INSTRUCTION
Please rewrite the listing below with "Wolverine" changed to "Logan" everywhere it appears, keeping everything else the same and leaving out the pictures.

SOURCE DATA
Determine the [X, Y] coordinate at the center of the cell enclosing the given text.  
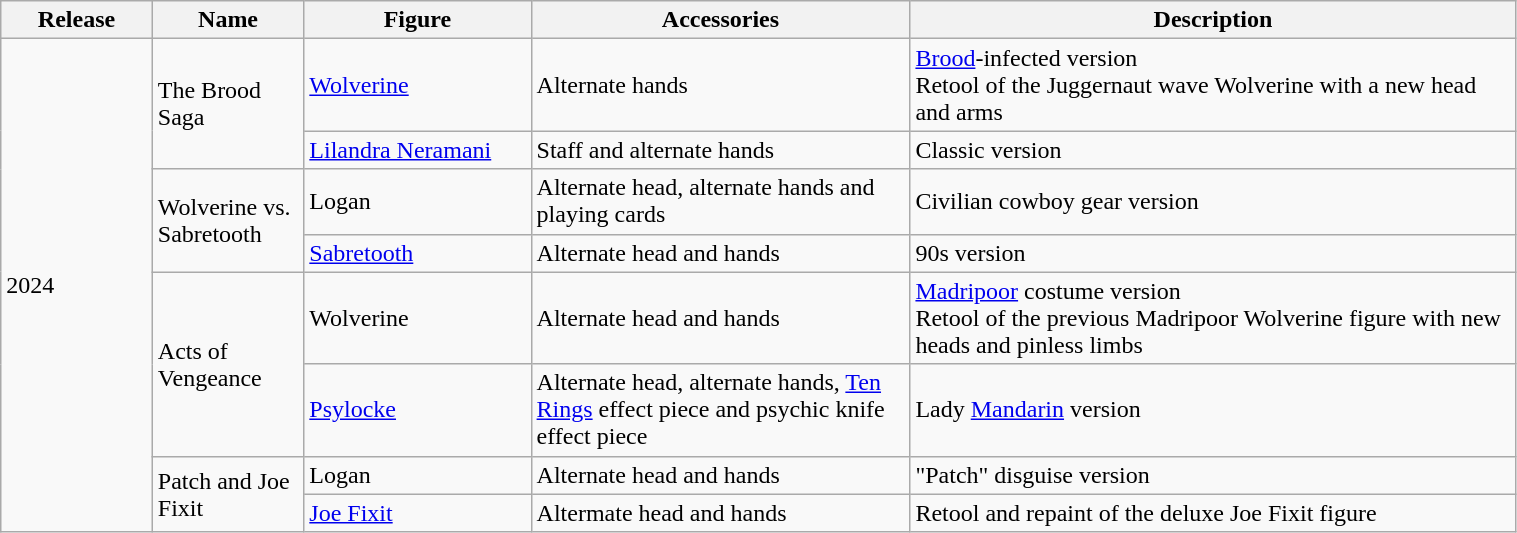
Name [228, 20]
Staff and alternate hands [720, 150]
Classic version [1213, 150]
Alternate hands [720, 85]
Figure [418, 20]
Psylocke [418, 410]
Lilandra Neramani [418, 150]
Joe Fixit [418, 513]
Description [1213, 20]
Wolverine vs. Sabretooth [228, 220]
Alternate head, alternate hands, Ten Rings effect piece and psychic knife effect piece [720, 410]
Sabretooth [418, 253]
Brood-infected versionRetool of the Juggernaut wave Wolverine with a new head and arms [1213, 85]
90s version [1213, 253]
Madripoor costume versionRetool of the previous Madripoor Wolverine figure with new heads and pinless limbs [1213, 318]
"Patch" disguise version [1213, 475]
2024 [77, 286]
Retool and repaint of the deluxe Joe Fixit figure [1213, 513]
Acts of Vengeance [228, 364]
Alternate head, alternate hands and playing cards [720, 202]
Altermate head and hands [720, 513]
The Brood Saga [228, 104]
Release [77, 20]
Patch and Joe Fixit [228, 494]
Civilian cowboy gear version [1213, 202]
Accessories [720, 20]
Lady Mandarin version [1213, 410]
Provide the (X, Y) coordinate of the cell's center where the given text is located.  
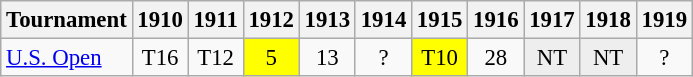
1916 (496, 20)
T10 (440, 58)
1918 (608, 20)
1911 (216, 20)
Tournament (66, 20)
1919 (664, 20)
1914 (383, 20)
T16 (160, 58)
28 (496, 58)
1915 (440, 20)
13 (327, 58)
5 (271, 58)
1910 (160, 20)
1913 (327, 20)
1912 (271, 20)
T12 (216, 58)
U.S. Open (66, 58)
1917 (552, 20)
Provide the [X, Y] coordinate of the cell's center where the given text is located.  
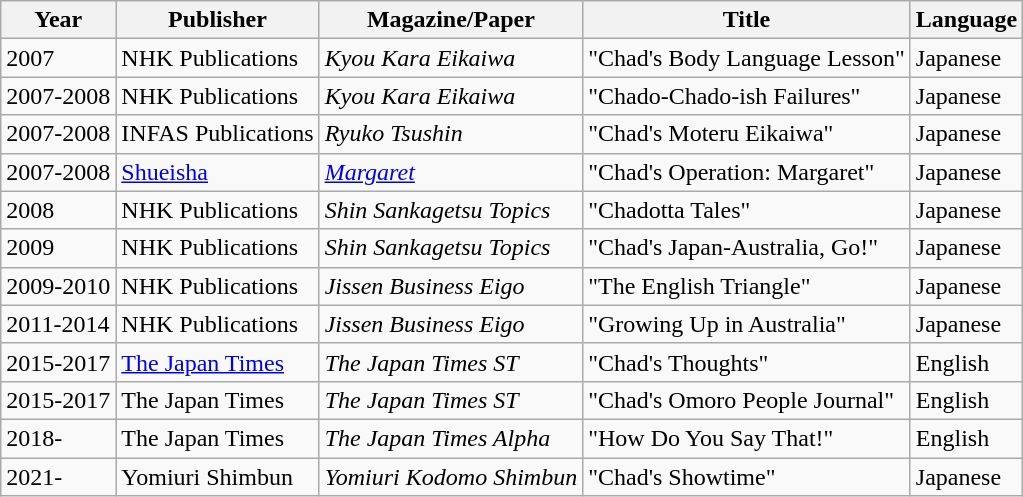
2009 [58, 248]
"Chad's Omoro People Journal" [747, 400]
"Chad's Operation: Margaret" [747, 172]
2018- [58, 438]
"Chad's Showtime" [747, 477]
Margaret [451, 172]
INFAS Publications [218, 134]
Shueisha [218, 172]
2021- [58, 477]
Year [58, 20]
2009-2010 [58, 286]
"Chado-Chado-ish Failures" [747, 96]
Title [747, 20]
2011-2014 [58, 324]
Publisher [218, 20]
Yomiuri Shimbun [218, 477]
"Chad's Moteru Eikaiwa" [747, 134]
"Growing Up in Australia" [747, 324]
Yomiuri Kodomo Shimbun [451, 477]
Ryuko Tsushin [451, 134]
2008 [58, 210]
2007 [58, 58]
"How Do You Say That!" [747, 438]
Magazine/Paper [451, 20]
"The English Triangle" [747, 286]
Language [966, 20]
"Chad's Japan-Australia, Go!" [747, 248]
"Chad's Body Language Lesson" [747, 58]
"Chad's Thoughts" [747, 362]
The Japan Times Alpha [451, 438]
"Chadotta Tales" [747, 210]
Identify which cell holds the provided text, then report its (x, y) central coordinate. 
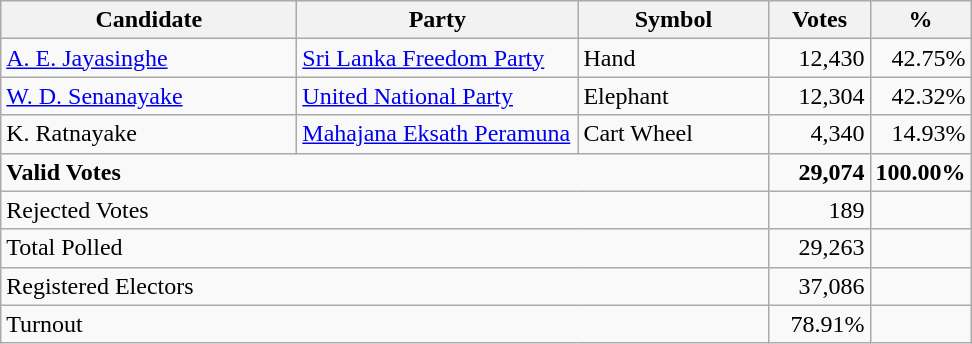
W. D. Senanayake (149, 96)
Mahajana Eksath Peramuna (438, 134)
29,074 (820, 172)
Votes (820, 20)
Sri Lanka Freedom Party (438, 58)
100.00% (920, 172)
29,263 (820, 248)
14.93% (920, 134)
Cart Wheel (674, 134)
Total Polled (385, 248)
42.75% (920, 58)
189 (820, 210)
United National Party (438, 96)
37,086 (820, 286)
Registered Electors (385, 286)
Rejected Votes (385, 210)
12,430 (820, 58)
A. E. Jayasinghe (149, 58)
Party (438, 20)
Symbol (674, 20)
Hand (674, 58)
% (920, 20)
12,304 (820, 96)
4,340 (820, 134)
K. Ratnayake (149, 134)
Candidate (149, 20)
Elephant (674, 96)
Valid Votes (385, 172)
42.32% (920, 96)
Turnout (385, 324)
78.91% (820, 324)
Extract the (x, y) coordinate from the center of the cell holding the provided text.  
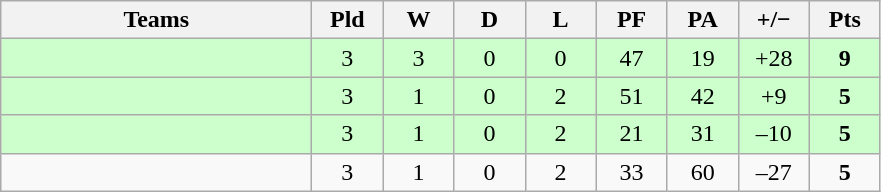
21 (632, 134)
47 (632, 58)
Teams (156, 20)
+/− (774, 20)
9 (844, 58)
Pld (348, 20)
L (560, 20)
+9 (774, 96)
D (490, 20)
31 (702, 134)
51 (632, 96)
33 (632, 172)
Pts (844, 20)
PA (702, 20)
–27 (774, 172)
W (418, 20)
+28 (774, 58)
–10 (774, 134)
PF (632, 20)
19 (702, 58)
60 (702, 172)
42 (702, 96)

EXERCISE SOLUTION
Determine the [X, Y] coordinate at the center of the cell enclosing the given text.  
Name [228, 20]
Staff and alternate hands [720, 150]
Classic version [1213, 150]
Alternate hands [720, 85]
Figure [418, 20]
Psylocke [418, 410]
Lilandra Neramani [418, 150]
Joe Fixit [418, 513]
Description [1213, 20]
Logan vs. Sabretooth [228, 220]
Alternate head, alternate hands, Ten Rings effect piece and psychic knife effect piece [720, 410]
Sabretooth [418, 253]
Brood-infected versionRetool of the Juggernaut wave Logan with a new head and arms [1213, 85]
90s version [1213, 253]
Madripoor costume versionRetool of the previous Madripoor Logan figure with new heads and pinless limbs [1213, 318]
"Patch" disguise version [1213, 475]
2024 [77, 286]
Retool and repaint of the deluxe Joe Fixit figure [1213, 513]
Acts of Vengeance [228, 364]
Alternate head, alternate hands and playing cards [720, 202]
Altermate head and hands [720, 513]
The Brood Saga [228, 104]
Release [77, 20]
Patch and Joe Fixit [228, 494]
Civilian cowboy gear version [1213, 202]
Accessories [720, 20]
Lady Mandarin version [1213, 410]
Provide the (X, Y) coordinate of the cell's center where the given text is located.  
1916 (496, 20)
T10 (440, 58)
1918 (608, 20)
1911 (216, 20)
Tournament (66, 20)
1919 (664, 20)
1914 (383, 20)
T16 (160, 58)
28 (496, 58)
1915 (440, 20)
13 (327, 58)
5 (271, 58)
1910 (160, 20)
1913 (327, 20)
1912 (271, 20)
T12 (216, 58)
U.S. Open (66, 58)
1917 (552, 20)
Provide the [X, Y] coordinate of the cell's center where the given text is located.  
2009 [58, 248]
"Chad's Omoro People Journal" [747, 400]
"Chad's Operation: Margaret" [747, 172]
2018- [58, 438]
"Chad's Showtime" [747, 477]
Margaret [451, 172]
INFAS Publications [218, 134]
Shueisha [218, 172]
2021- [58, 477]
Year [58, 20]
2009-2010 [58, 286]
"Chado-Chado-ish Failures" [747, 96]
Title [747, 20]
2011-2014 [58, 324]
Publisher [218, 20]
Yomiuri Shimbun [218, 477]
"Chad's Moteru Eikaiwa" [747, 134]
"Growing Up in Australia" [747, 324]
Yomiuri Kodomo Shimbun [451, 477]
Ryuko Tsushin [451, 134]
2008 [58, 210]
2007 [58, 58]
"How Do You Say That!" [747, 438]
Magazine/Paper [451, 20]
"The English Triangle" [747, 286]
Language [966, 20]
"Chad's Japan-Australia, Go!" [747, 248]
"Chad's Body Language Lesson" [747, 58]
"Chad's Thoughts" [747, 362]
The Japan Times Alpha [451, 438]
"Chadotta Tales" [747, 210]
Identify which cell holds the provided text, then report its (x, y) central coordinate. 
W. D. Senanayake (149, 96)
Mahajana Eksath Peramuna (438, 134)
29,074 (820, 172)
Votes (820, 20)
Sri Lanka Freedom Party (438, 58)
100.00% (920, 172)
29,263 (820, 248)
14.93% (920, 134)
Cart Wheel (674, 134)
Total Polled (385, 248)
42.75% (920, 58)
189 (820, 210)
United National Party (438, 96)
37,086 (820, 286)
Registered Electors (385, 286)
Rejected Votes (385, 210)
12,430 (820, 58)
A. E. Jayasinghe (149, 58)
Party (438, 20)
Symbol (674, 20)
Hand (674, 58)
% (920, 20)
12,304 (820, 96)
4,340 (820, 134)
K. Ratnayake (149, 134)
Candidate (149, 20)
Elephant (674, 96)
Valid Votes (385, 172)
42.32% (920, 96)
Turnout (385, 324)
78.91% (820, 324)
Extract the (x, y) coordinate from the center of the cell holding the provided text.  
21 (632, 134)
47 (632, 58)
Teams (156, 20)
+/− (774, 20)
9 (844, 58)
Pld (348, 20)
L (560, 20)
+9 (774, 96)
D (490, 20)
31 (702, 134)
51 (632, 96)
33 (632, 172)
Pts (844, 20)
PA (702, 20)
–27 (774, 172)
W (418, 20)
+28 (774, 58)
–10 (774, 134)
PF (632, 20)
19 (702, 58)
60 (702, 172)
42 (702, 96)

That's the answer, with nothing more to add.